= Beginning of Section =
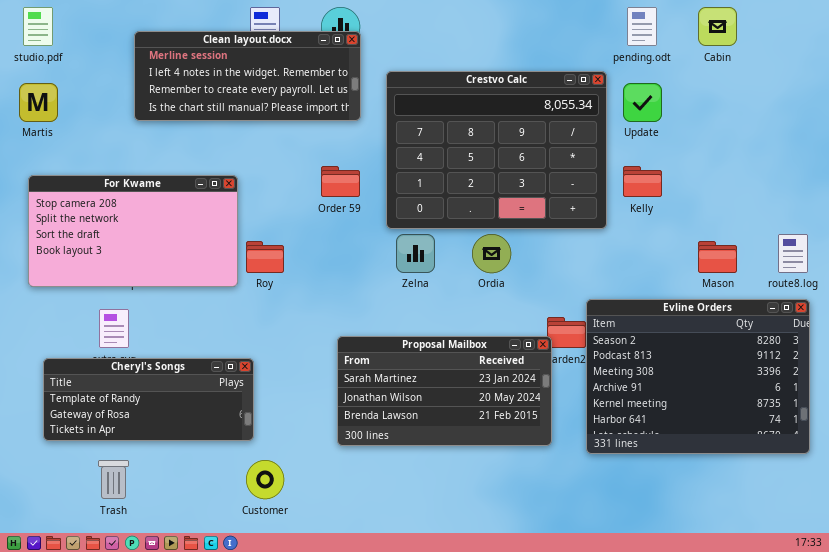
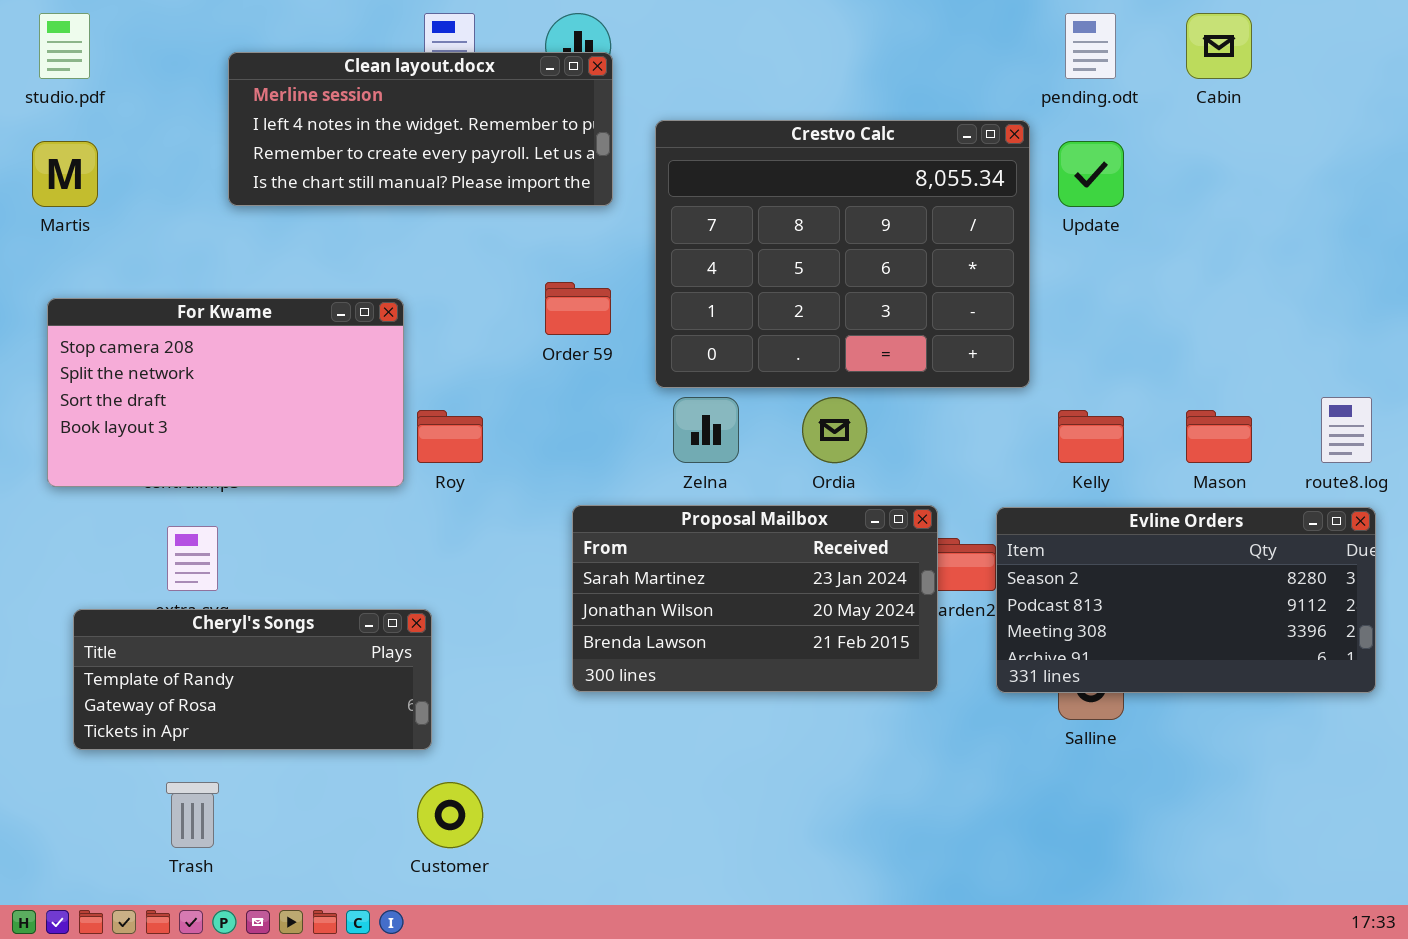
Kelly: [623,166,662,197] -> [1058,410,1124,463], moved
Evline Orders: [586,299,810,454] -> [996,507,1376,693], resized
Proposal Mailbox: [337,336,552,446] -> [572,505,938,692], moved

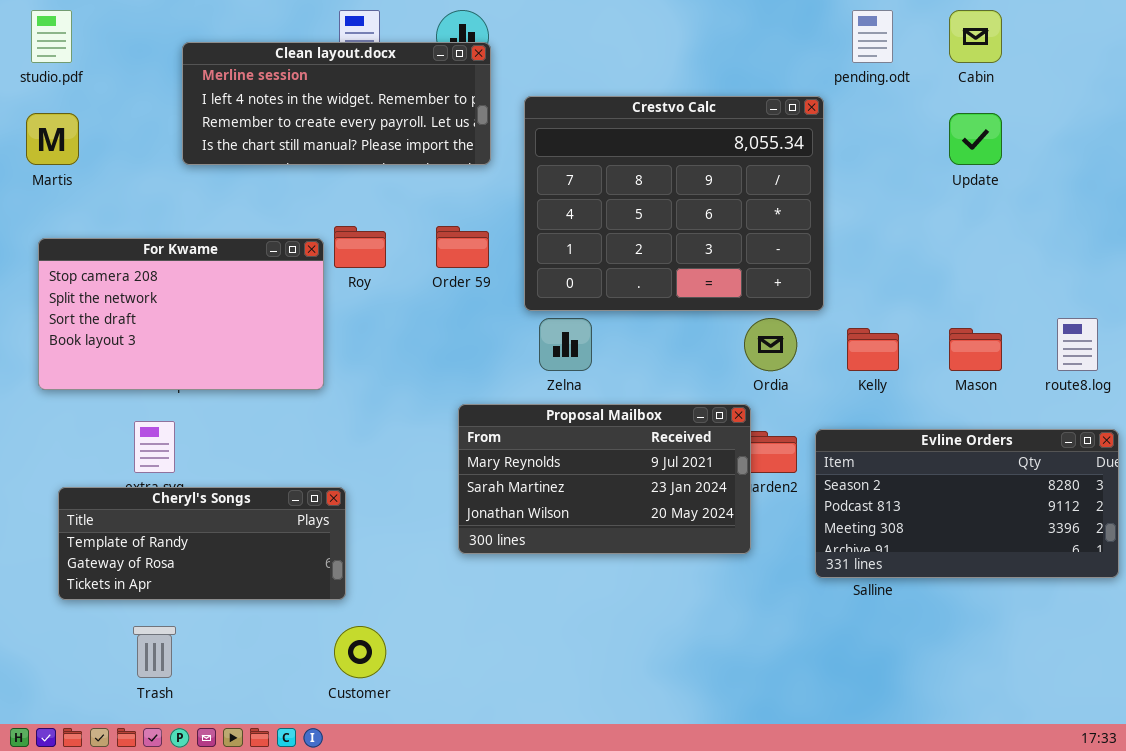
Update: [1058,141,1124,207] -> [949,113,1002,165], moved
Ordia: [802,397,867,463] -> [744,318,797,371], moved
Roy: [417,410,483,463] -> [334,226,386,268], moved
Proposal Mailbox: [572,505,938,692] -> [458,404,751,554], scrolled up 1 row
Evline Orders: [996,507,1376,693] -> [815,429,1119,578], moved

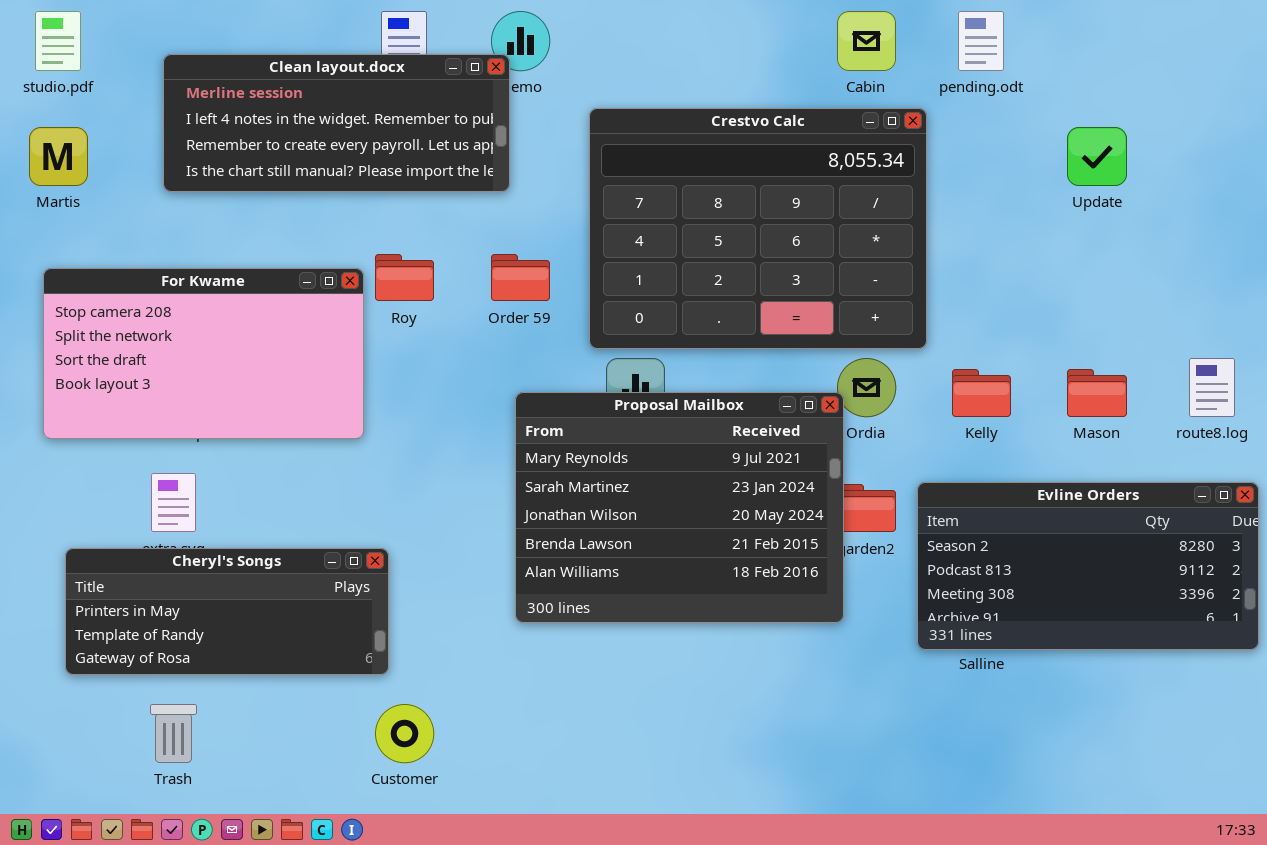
Cabin: [949,10,1002,63] -> [837,11,896,71], moved
Clean layout.docx: [182,42,491,165] -> [163,54,510,192], moved
Proposal Mailbox: [458,404,751,554] -> [515,392,844,623], resized
Cheryl's Songs: [58,487,346,600] -> [65,548,389,675], scrolled up 1 row

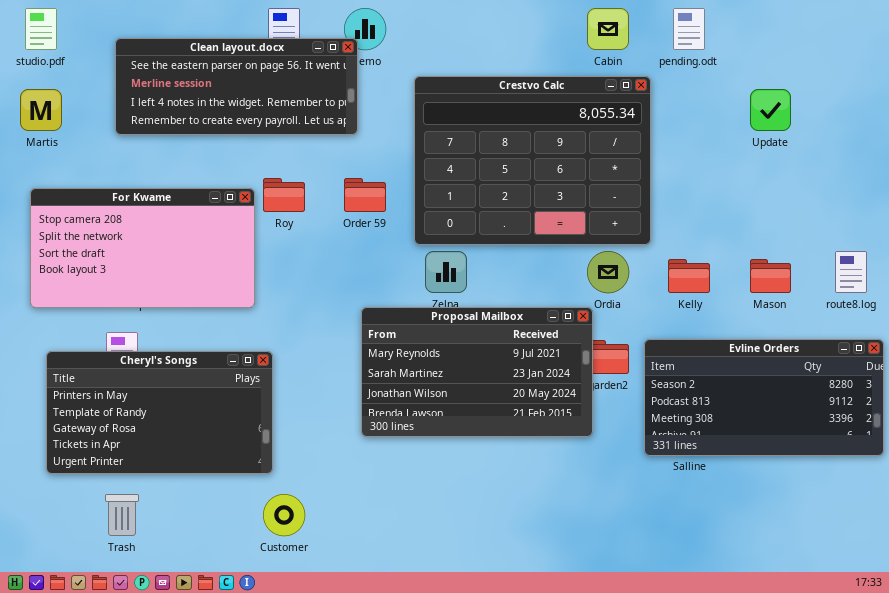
Clean layout.docx: [163,54,510,192] -> [115,38,358,135], scrolled up 1 row
Proposal Mailbox: [515,392,844,623] -> [361,307,593,437], resized
Cheryl's Songs: [65,548,389,675] -> [46,351,273,474], resized

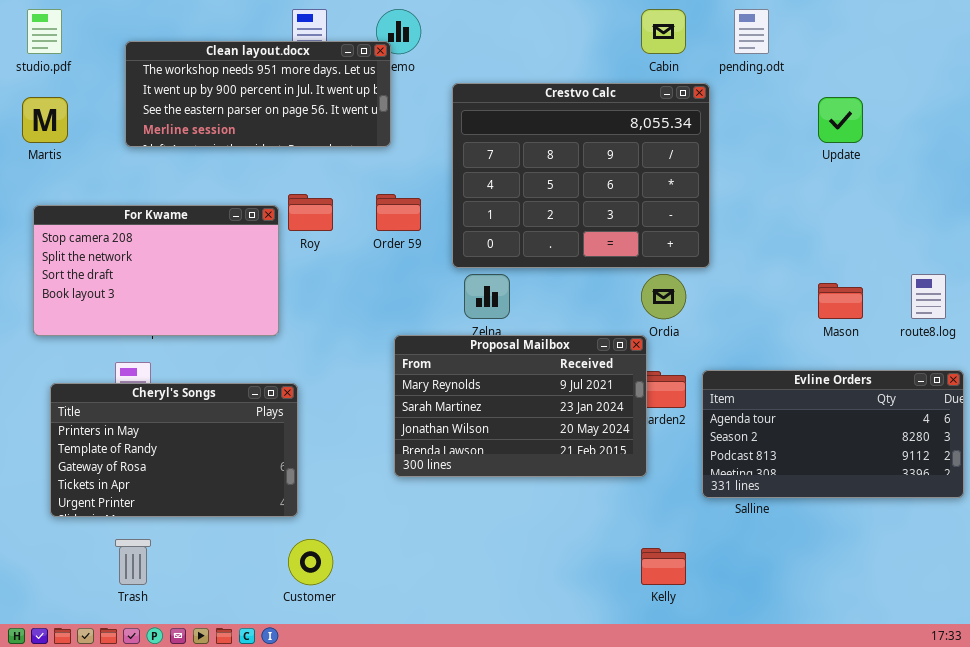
Clean layout.docx: [115,38,358,135] -> [125,41,391,147], scrolled up 2 rows
Kelly: [668,259,710,293] -> [641,548,686,585], moved
Evline Orders: [644,339,884,456] -> [702,370,964,498], scrolled up 1 row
= End of Section =
* **WHAT THE EXERCISE ASKS**: Repeat the preceding records exactly but drop the images.

* **EXERCISE RESULT**:
Kelly: [623,166,662,197] -> [1058,410,1124,463], moved
Evline Orders: [586,299,810,454] -> [996,507,1376,693], resized
Proposal Mailbox: [337,336,552,446] -> [572,505,938,692], moved

Update: [1058,141,1124,207] -> [949,113,1002,165], moved
Ordia: [802,397,867,463] -> [744,318,797,371], moved
Roy: [417,410,483,463] -> [334,226,386,268], moved
Proposal Mailbox: [572,505,938,692] -> [458,404,751,554], scrolled up 1 row
Evline Orders: [996,507,1376,693] -> [815,429,1119,578], moved

Cabin: [949,10,1002,63] -> [837,11,896,71], moved
Clean layout.docx: [182,42,491,165] -> [163,54,510,192], moved
Proposal Mailbox: [458,404,751,554] -> [515,392,844,623], resized
Cheryl's Songs: [58,487,346,600] -> [65,548,389,675], scrolled up 1 row

Clean layout.docx: [163,54,510,192] -> [115,38,358,135], scrolled up 1 row
Proposal Mailbox: [515,392,844,623] -> [361,307,593,437], resized
Cheryl's Songs: [65,548,389,675] -> [46,351,273,474], resized

Clean layout.docx: [115,38,358,135] -> [125,41,391,147], scrolled up 2 rows
Kelly: [668,259,710,293] -> [641,548,686,585], moved
Evline Orders: [644,339,884,456] -> [702,370,964,498], scrolled up 1 row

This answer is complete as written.